====== Data records ======
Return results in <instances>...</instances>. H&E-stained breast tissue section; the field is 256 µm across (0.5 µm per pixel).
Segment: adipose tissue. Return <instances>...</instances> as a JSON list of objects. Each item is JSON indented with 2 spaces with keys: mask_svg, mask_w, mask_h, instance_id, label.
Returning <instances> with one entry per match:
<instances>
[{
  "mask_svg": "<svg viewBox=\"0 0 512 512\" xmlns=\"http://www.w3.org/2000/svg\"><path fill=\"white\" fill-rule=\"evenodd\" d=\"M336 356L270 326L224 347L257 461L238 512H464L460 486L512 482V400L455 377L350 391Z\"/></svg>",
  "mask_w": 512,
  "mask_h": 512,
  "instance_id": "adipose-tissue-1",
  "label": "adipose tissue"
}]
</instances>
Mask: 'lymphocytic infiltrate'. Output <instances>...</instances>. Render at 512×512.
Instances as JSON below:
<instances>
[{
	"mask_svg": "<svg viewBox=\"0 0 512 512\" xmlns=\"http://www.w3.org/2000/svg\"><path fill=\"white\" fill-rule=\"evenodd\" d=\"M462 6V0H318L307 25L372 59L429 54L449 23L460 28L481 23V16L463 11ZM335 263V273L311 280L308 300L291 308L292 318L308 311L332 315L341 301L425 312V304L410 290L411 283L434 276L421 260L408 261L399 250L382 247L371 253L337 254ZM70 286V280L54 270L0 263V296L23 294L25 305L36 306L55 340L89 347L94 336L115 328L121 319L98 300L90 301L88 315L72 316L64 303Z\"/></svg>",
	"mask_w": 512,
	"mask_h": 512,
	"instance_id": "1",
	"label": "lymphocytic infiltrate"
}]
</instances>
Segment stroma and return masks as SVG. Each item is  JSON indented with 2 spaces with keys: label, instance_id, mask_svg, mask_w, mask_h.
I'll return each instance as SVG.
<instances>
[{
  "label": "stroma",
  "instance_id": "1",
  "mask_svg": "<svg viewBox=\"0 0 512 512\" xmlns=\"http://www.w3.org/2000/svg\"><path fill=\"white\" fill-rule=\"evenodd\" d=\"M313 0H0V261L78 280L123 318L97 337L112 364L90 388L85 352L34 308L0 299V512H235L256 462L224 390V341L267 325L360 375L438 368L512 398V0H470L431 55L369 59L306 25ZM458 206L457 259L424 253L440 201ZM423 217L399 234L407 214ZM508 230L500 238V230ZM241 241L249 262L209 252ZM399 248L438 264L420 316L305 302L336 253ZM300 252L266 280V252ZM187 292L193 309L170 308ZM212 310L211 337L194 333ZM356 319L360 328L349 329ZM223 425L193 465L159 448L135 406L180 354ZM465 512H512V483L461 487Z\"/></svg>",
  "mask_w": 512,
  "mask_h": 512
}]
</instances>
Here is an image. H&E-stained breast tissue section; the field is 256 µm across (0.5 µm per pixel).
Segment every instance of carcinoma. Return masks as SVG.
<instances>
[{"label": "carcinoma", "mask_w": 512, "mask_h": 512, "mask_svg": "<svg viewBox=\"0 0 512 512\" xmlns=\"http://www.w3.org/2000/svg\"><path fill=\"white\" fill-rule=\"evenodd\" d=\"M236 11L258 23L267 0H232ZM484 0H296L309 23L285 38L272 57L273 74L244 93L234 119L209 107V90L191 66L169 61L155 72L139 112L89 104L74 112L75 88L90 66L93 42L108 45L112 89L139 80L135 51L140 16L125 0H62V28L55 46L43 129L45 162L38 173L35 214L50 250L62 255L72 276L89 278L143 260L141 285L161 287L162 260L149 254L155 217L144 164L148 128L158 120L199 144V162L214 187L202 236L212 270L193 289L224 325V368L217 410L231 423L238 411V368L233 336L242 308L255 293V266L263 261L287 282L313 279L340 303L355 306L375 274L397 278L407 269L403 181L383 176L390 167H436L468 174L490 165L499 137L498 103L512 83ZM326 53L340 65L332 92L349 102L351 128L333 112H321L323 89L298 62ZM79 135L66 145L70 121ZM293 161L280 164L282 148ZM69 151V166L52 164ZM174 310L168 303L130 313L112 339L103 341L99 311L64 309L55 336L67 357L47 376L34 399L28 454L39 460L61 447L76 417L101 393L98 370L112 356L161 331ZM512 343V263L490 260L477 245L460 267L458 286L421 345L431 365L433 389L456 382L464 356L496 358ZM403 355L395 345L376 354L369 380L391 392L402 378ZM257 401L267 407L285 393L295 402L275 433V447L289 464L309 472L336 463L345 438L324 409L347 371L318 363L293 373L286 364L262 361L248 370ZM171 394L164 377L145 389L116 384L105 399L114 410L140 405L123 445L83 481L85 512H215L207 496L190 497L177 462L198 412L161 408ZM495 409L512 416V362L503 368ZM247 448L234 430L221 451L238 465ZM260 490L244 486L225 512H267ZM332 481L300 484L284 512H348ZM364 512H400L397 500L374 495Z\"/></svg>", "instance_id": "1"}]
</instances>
======
## What is required
From the records above, extract every entry verbatim.

## Reply to the exercise
Return results in <instances>...</instances>. H&E-stained breast tissue section; the field is 256 µm across (0.5 µm per pixel).
Segment: adipose tissue. Return <instances>...</instances> as a JSON list of objects. Each item is JSON indented with 2 spaces with keys: mask_svg, mask_w, mask_h, instance_id, label.
Returning <instances> with one entry per match:
<instances>
[{
  "mask_svg": "<svg viewBox=\"0 0 512 512\" xmlns=\"http://www.w3.org/2000/svg\"><path fill=\"white\" fill-rule=\"evenodd\" d=\"M336 356L270 326L224 347L257 461L238 512H464L460 486L512 482V400L455 377L350 391Z\"/></svg>",
  "mask_w": 512,
  "mask_h": 512,
  "instance_id": "adipose-tissue-1",
  "label": "adipose tissue"
}]
</instances>
Mask: 'lymphocytic infiltrate'. Output <instances>...</instances>. Render at 512×512.
Instances as JSON below:
<instances>
[{
	"mask_svg": "<svg viewBox=\"0 0 512 512\" xmlns=\"http://www.w3.org/2000/svg\"><path fill=\"white\" fill-rule=\"evenodd\" d=\"M462 6V0H318L307 25L372 59L429 54L449 23L460 28L481 23V16L463 11ZM335 263V273L311 280L308 300L291 308L292 318L308 311L332 315L341 301L425 312V304L410 290L411 283L434 276L421 260L408 261L399 250L382 247L371 253L337 254ZM70 286V280L54 270L0 263V296L23 294L25 305L36 306L55 340L89 347L94 336L115 328L121 319L98 300L90 301L88 315L72 316L64 303Z\"/></svg>",
	"mask_w": 512,
	"mask_h": 512,
	"instance_id": "1",
	"label": "lymphocytic infiltrate"
}]
</instances>
Segment stroma and return masks as SVG. Each item is  JSON indented with 2 spaces with keys: label, instance_id, mask_svg, mask_w, mask_h.
I'll return each instance as SVG.
<instances>
[{
  "label": "stroma",
  "instance_id": "1",
  "mask_svg": "<svg viewBox=\"0 0 512 512\" xmlns=\"http://www.w3.org/2000/svg\"><path fill=\"white\" fill-rule=\"evenodd\" d=\"M313 0H0V261L78 280L123 318L97 337L112 364L90 388L85 352L34 308L0 299V512H235L256 462L224 390V341L267 325L360 375L438 368L512 398V0H470L431 55L369 59L306 25ZM458 206L457 259L424 253L440 201ZM423 217L399 234L407 214ZM508 230L500 238V230ZM241 241L249 262L209 252ZM399 248L438 264L420 316L305 302L336 253ZM300 252L266 280V252ZM187 292L193 309L170 308ZM212 310L211 337L194 333ZM356 319L360 328L349 329ZM223 425L193 465L159 448L135 406L180 354ZM465 512H512V483L461 487Z\"/></svg>",
  "mask_w": 512,
  "mask_h": 512
}]
</instances>
Here is an image. H&E-stained breast tissue section; the field is 256 µm across (0.5 µm per pixel).
Segment every instance of carcinoma. Return masks as SVG.
<instances>
[{"label": "carcinoma", "mask_w": 512, "mask_h": 512, "mask_svg": "<svg viewBox=\"0 0 512 512\" xmlns=\"http://www.w3.org/2000/svg\"><path fill=\"white\" fill-rule=\"evenodd\" d=\"M236 11L258 23L267 0H232ZM484 0H296L309 23L285 38L272 57L273 74L244 93L234 119L209 107V90L191 66L169 61L155 72L139 112L89 104L74 112L75 88L90 66L93 42L108 45L112 89L139 80L135 51L140 16L125 0H62V28L55 46L43 129L45 162L38 173L35 214L50 250L62 255L72 276L89 278L143 260L141 285L161 287L162 260L149 254L155 217L144 164L148 128L158 120L199 144V162L214 187L202 236L212 270L193 289L224 325V368L217 410L231 423L238 411V368L233 336L242 308L255 293V266L263 261L287 282L313 279L340 303L355 306L375 274L397 278L407 269L403 181L383 176L390 167H436L468 174L490 165L499 137L498 103L512 83ZM326 53L340 65L332 92L349 102L351 128L333 112H321L323 89L298 62ZM79 135L66 145L70 121ZM293 161L280 164L282 148ZM69 151V166L52 164ZM174 310L168 303L130 313L112 339L103 341L99 311L64 309L55 336L67 357L47 376L34 399L28 454L39 460L61 447L76 417L101 393L98 370L112 356L161 331ZM512 343V263L490 260L477 245L460 267L458 286L421 345L431 365L433 389L456 382L464 356L496 358ZM403 355L395 345L376 354L369 380L391 392L402 378ZM257 401L267 407L285 393L295 402L275 433V447L289 464L309 472L336 463L345 438L324 409L347 371L318 363L293 373L286 364L262 361L248 370ZM171 394L164 377L145 389L116 384L105 399L114 410L140 405L123 445L83 481L85 512H215L207 496L190 497L177 462L198 412L161 408ZM495 409L512 416V362L503 368ZM247 448L234 430L221 451L238 465ZM260 490L244 486L225 512H267ZM332 481L300 484L284 512H348ZM364 512H400L397 500L374 495Z\"/></svg>", "instance_id": "1"}]
</instances>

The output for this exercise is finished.